Task input section start

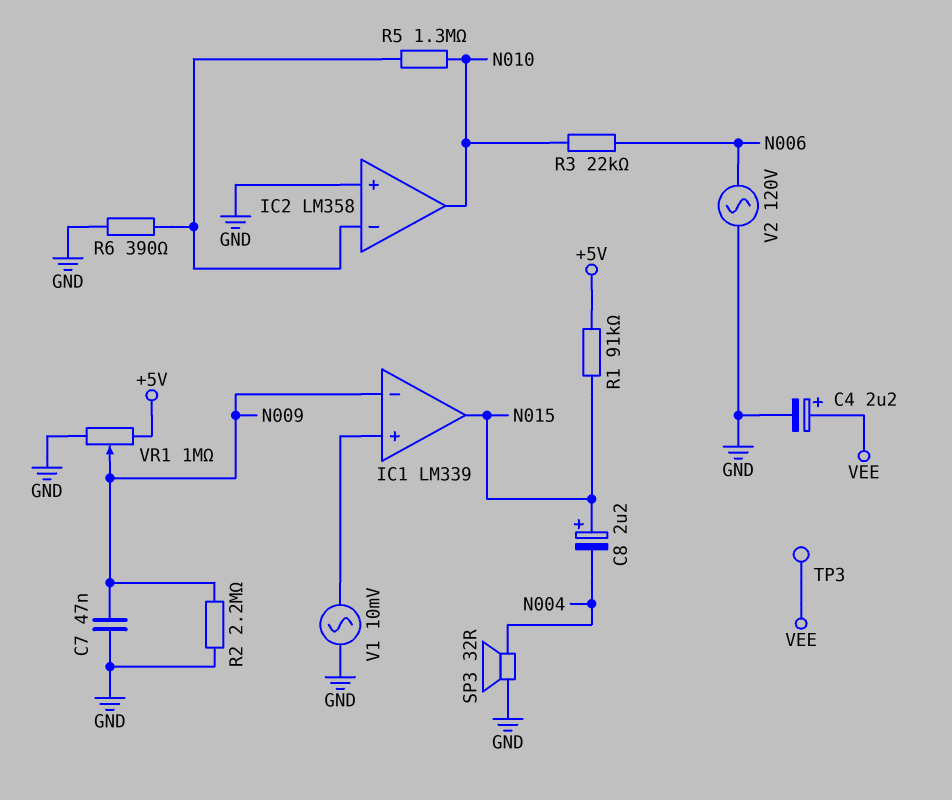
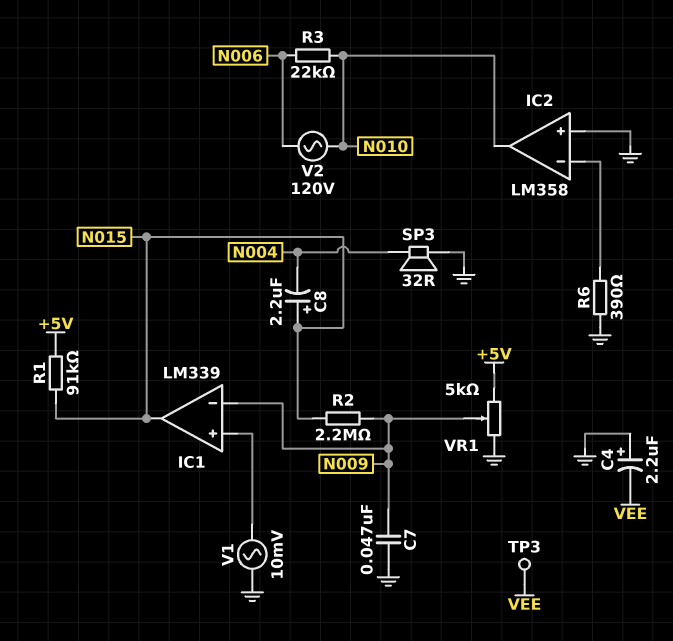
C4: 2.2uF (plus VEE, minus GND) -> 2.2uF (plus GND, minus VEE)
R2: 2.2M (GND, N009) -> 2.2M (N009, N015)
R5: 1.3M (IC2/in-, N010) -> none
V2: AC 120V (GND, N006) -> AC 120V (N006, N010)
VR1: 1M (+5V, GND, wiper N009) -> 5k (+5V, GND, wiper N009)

Task input section end

Word for word, restate all of the data, but do not copy the pictures.

C4: 2.2uF (plus VEE, minus GND) -> 2.2uF (plus GND, minus VEE)
R2: 2.2M (GND, N009) -> 2.2M (N009, N015)
R5: 1.3M (IC2/in-, N010) -> none
V2: AC 120V (GND, N006) -> AC 120V (N006, N010)
VR1: 1M (+5V, GND, wiper N009) -> 5k (+5V, GND, wiper N009)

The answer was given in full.